BEGIN Information supplied

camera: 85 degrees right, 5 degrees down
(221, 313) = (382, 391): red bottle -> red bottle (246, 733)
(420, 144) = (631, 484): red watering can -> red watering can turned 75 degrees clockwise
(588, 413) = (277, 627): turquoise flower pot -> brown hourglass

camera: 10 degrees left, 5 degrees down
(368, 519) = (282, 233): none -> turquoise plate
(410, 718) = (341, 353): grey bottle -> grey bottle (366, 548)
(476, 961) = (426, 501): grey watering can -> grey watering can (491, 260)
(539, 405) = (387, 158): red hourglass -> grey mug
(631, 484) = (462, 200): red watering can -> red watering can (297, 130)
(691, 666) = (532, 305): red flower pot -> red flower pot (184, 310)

END Information supplied

◆ Activity ◆
Print the material verbatim, all of it.

◆ Response to the task ◆
camera: 85 degrees right, 5 degrees down
(221, 313) = (382, 391): red bottle -> red bottle (246, 733)
(420, 144) = (631, 484): red watering can -> red watering can turned 75 degrees clockwise
(588, 413) = (277, 627): turquoise flower pot -> brown hourglass

camera: 10 degrees left, 5 degrees down
(368, 519) = (282, 233): none -> turquoise plate
(410, 718) = (341, 353): grey bottle -> grey bottle (366, 548)
(476, 961) = (426, 501): grey watering can -> grey watering can (491, 260)
(539, 405) = (387, 158): red hourglass -> grey mug
(631, 484) = (462, 200): red watering can -> red watering can (297, 130)
(691, 666) = (532, 305): red flower pot -> red flower pot (184, 310)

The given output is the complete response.